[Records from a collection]
↓

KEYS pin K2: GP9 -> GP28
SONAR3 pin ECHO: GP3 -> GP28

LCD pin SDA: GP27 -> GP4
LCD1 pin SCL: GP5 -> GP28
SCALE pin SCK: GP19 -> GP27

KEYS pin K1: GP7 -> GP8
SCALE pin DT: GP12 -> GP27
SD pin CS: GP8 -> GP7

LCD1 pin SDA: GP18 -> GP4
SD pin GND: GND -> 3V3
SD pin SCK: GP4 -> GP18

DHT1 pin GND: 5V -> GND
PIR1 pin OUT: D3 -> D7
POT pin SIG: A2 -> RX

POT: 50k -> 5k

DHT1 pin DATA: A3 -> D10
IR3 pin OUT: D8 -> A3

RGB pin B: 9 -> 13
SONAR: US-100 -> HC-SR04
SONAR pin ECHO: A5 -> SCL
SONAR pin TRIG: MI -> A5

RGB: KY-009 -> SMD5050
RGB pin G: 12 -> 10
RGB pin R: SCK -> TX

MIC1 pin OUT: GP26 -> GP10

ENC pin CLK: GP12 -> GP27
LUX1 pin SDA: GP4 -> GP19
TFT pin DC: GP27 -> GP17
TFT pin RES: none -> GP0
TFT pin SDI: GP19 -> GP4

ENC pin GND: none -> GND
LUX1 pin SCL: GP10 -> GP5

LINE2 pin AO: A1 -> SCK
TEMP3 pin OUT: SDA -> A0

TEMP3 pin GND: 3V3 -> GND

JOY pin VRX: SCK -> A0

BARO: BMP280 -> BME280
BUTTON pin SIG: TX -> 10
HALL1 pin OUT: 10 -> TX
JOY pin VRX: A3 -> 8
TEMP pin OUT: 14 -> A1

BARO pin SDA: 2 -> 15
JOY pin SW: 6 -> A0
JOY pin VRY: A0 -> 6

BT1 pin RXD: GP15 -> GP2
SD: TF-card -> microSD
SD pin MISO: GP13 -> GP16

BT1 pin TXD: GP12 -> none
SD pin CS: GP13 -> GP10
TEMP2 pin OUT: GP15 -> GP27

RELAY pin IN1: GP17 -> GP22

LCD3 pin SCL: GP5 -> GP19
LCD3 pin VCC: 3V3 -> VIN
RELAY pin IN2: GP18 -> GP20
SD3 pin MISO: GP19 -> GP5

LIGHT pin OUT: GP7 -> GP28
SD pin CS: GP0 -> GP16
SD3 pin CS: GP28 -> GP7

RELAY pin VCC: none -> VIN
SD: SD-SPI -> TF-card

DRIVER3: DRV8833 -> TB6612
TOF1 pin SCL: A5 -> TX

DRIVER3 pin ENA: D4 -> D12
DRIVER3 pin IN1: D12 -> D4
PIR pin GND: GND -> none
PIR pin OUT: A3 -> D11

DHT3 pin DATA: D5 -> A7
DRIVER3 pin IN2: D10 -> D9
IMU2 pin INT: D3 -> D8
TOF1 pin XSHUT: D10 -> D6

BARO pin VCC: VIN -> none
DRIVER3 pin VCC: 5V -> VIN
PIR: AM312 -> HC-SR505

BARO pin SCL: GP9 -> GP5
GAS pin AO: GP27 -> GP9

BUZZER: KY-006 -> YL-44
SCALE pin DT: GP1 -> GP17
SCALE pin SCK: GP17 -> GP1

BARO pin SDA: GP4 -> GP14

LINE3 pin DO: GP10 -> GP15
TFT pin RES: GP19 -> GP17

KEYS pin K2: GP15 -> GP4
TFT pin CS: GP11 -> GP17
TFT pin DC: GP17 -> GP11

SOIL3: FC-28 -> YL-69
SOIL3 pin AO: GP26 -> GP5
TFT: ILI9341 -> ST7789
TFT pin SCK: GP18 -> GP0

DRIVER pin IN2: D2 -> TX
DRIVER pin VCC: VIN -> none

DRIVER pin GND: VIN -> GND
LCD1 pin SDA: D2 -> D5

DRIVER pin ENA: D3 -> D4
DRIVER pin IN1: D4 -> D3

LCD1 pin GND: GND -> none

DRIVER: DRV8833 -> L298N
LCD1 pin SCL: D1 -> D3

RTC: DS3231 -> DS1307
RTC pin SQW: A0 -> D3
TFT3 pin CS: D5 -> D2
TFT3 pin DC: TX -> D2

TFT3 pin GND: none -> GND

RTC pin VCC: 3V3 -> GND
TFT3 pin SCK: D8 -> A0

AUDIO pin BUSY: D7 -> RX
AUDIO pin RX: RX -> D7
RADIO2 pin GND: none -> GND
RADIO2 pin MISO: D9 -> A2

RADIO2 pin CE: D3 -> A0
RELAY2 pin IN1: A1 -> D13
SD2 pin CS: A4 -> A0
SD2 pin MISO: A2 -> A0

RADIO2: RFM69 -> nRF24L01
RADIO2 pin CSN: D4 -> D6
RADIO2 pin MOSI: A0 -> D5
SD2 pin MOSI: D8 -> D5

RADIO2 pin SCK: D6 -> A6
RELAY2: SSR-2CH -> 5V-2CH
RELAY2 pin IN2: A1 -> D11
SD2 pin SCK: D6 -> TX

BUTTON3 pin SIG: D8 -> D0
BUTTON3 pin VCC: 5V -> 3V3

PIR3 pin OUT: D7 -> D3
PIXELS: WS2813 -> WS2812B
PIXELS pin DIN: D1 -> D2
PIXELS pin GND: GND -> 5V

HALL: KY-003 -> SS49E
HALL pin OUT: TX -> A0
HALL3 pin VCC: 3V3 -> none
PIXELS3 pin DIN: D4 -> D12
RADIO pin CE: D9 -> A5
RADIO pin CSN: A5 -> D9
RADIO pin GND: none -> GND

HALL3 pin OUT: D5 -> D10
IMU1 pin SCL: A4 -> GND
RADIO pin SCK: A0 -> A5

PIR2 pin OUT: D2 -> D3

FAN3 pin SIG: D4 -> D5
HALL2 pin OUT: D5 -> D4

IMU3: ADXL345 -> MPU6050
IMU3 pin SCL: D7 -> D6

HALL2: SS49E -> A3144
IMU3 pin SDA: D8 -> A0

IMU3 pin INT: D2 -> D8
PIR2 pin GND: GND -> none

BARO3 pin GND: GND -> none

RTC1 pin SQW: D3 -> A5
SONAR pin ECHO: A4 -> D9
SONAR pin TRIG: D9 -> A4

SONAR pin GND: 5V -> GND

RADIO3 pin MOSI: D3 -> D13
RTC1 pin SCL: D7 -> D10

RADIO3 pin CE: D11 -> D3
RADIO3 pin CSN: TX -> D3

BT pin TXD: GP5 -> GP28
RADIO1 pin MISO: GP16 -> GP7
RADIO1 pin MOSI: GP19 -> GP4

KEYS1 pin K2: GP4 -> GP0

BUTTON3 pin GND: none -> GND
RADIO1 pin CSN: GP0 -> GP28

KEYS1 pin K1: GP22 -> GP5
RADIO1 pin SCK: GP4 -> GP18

↑

• Your assignment
Look back at the data above. Transcribe exactly the lines starting at the line that contains "BARO pin VCC: VIN -> none" and ending at the line that contains "DRIVER: DRV8833 -> L298N".

• Result of the exercise
BARO pin VCC: VIN -> none
DRIVER3 pin VCC: 5V -> VIN
PIR: AM312 -> HC-SR505

BARO pin SCL: GP9 -> GP5
GAS pin AO: GP27 -> GP9

BUZZER: KY-006 -> YL-44
SCALE pin DT: GP1 -> GP17
SCALE pin SCK: GP17 -> GP1

BARO pin SDA: GP4 -> GP14

LINE3 pin DO: GP10 -> GP15
TFT pin RES: GP19 -> GP17

KEYS pin K2: GP15 -> GP4
TFT pin CS: GP11 -> GP17
TFT pin DC: GP17 -> GP11

SOIL3: FC-28 -> YL-69
SOIL3 pin AO: GP26 -> GP5
TFT: ILI9341 -> ST7789
TFT pin SCK: GP18 -> GP0

DRIVER pin IN2: D2 -> TX
DRIVER pin VCC: VIN -> none

DRIVER pin GND: VIN -> GND
LCD1 pin SDA: D2 -> D5

DRIVER pin ENA: D3 -> D4
DRIVER pin IN1: D4 -> D3

LCD1 pin GND: GND -> none

DRIVER: DRV8833 -> L298N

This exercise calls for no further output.